▸ Work instructions
Of the lines in the data below, write out exactly those from the one holding "none -> grey brick A1:D1 level 1" through the one holding "none -> brown round brick I12 level 2", both included.

Object matching data
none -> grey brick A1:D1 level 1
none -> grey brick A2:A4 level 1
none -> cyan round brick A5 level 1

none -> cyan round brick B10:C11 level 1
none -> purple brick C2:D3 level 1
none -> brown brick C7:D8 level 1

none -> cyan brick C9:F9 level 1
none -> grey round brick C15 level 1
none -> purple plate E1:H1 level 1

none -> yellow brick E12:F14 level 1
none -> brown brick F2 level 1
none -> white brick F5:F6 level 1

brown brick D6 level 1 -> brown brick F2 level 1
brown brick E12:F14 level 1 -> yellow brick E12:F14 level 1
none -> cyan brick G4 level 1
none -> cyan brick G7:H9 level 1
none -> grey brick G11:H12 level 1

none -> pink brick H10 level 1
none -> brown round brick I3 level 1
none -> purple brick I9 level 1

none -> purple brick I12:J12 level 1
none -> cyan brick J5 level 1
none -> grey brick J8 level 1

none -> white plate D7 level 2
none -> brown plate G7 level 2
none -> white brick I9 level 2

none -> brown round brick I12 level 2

--

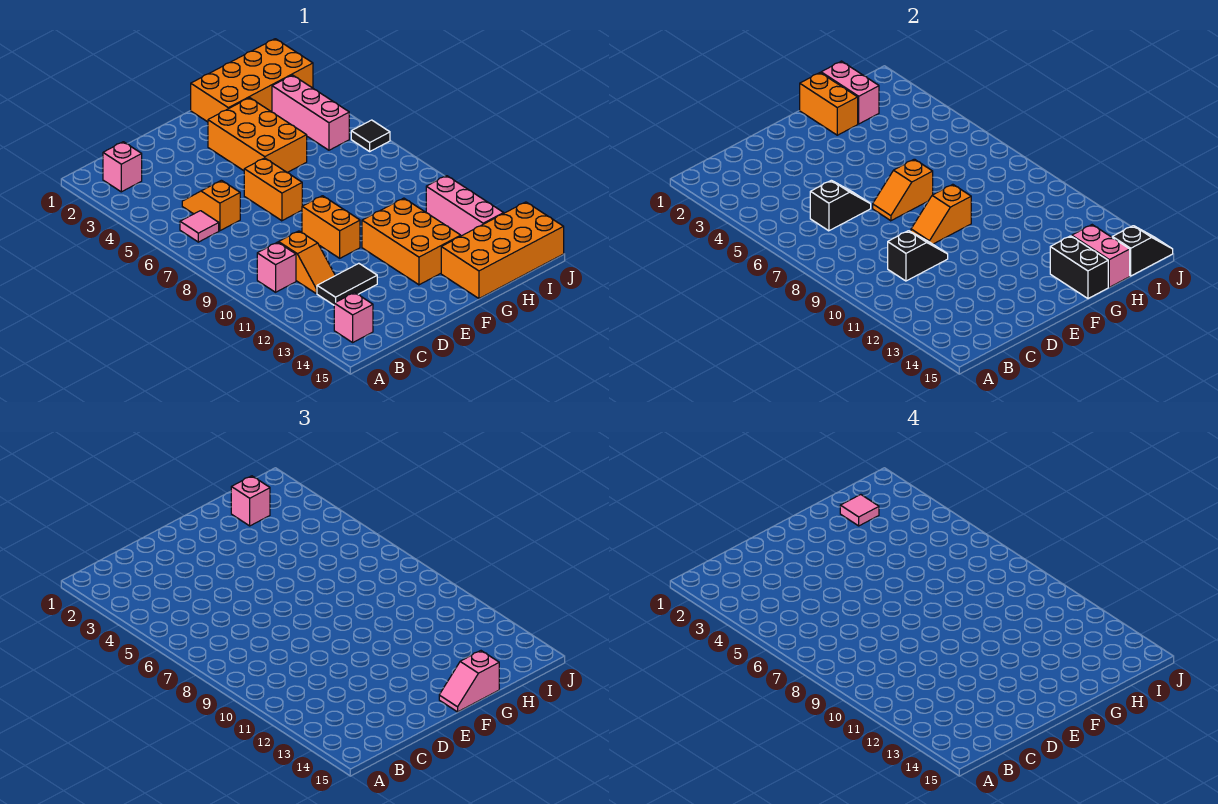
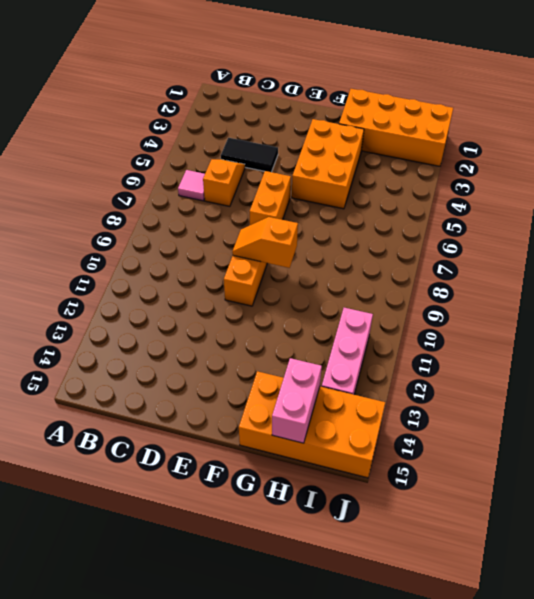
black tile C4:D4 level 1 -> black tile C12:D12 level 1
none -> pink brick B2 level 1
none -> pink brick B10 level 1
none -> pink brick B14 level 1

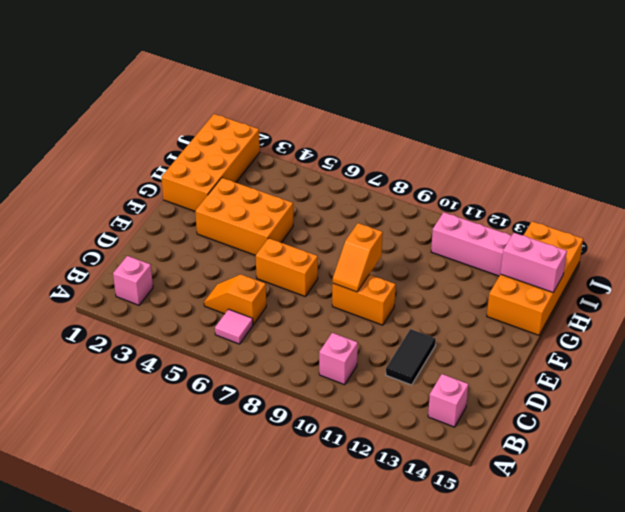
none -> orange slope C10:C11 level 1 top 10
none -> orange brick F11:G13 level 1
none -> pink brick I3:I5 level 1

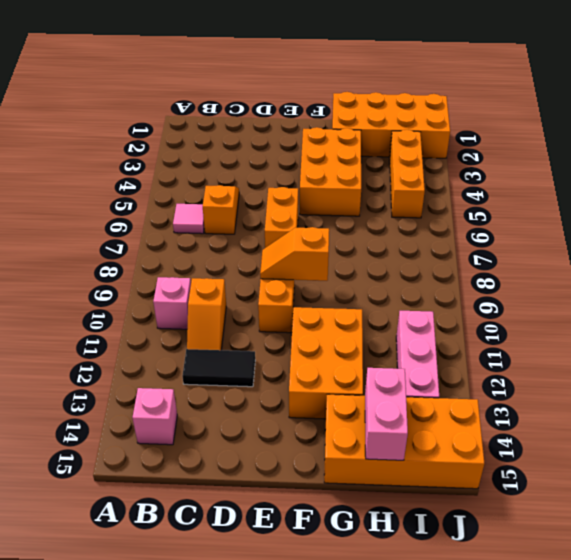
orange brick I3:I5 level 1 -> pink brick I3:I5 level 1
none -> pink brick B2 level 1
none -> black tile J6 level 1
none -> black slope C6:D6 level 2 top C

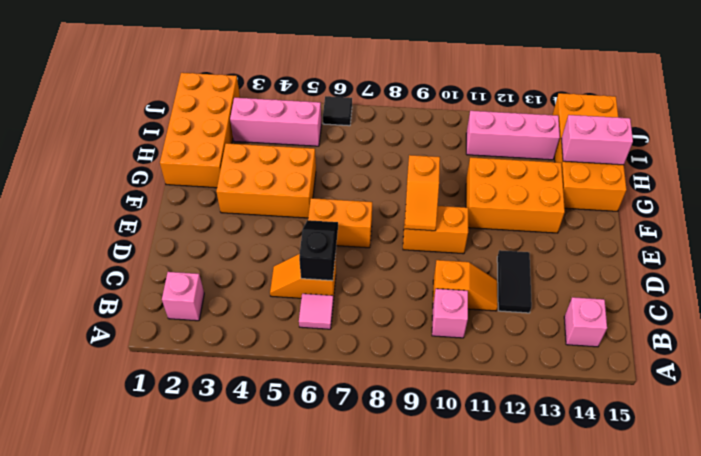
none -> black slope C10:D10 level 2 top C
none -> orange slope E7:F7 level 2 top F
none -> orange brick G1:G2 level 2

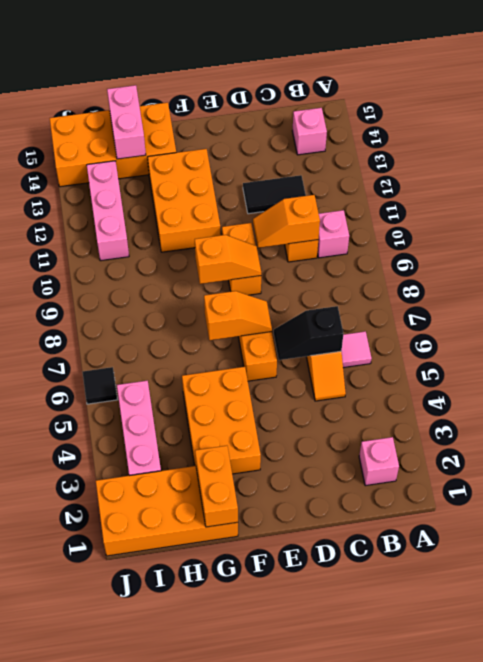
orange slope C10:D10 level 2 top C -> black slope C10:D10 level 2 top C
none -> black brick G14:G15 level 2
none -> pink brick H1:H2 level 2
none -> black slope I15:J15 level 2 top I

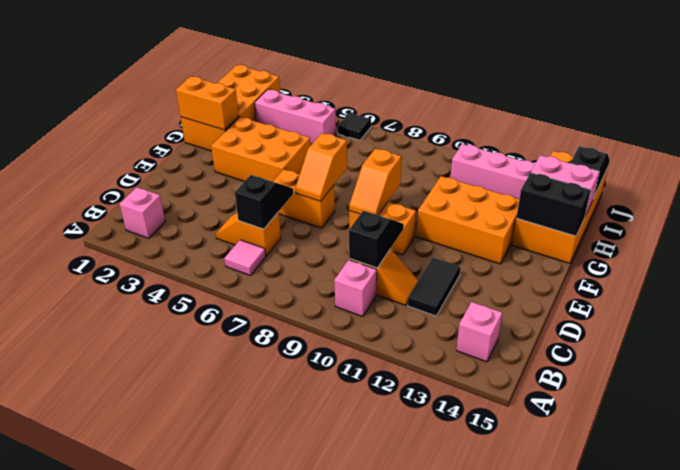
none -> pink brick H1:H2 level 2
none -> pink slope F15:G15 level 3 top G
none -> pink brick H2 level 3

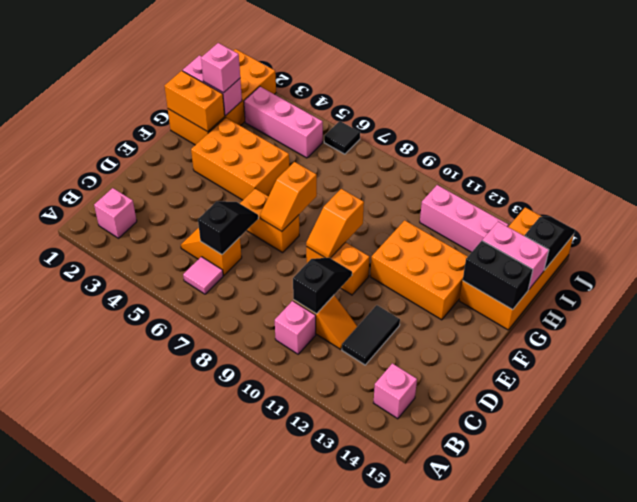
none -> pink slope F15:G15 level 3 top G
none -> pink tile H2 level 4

▸ Solution
none -> grey brick A1:D1 level 1
none -> grey brick A2:A4 level 1
none -> cyan round brick A5 level 1

none -> cyan round brick B10:C11 level 1
none -> purple brick C2:D3 level 1
none -> brown brick C7:D8 level 1

none -> cyan brick C9:F9 level 1
none -> grey round brick C15 level 1
none -> purple plate E1:H1 level 1

none -> yellow brick E12:F14 level 1
none -> brown brick F2 level 1
none -> white brick F5:F6 level 1

brown brick D6 level 1 -> brown brick F2 level 1
brown brick E12:F14 level 1 -> yellow brick E12:F14 level 1
none -> cyan brick G4 level 1
none -> cyan brick G7:H9 level 1
none -> grey brick G11:H12 level 1

none -> pink brick H10 level 1
none -> brown round brick I3 level 1
none -> purple brick I9 level 1

none -> purple brick I12:J12 level 1
none -> cyan brick J5 level 1
none -> grey brick J8 level 1

none -> white plate D7 level 2
none -> brown plate G7 level 2
none -> white brick I9 level 2

none -> brown round brick I12 level 2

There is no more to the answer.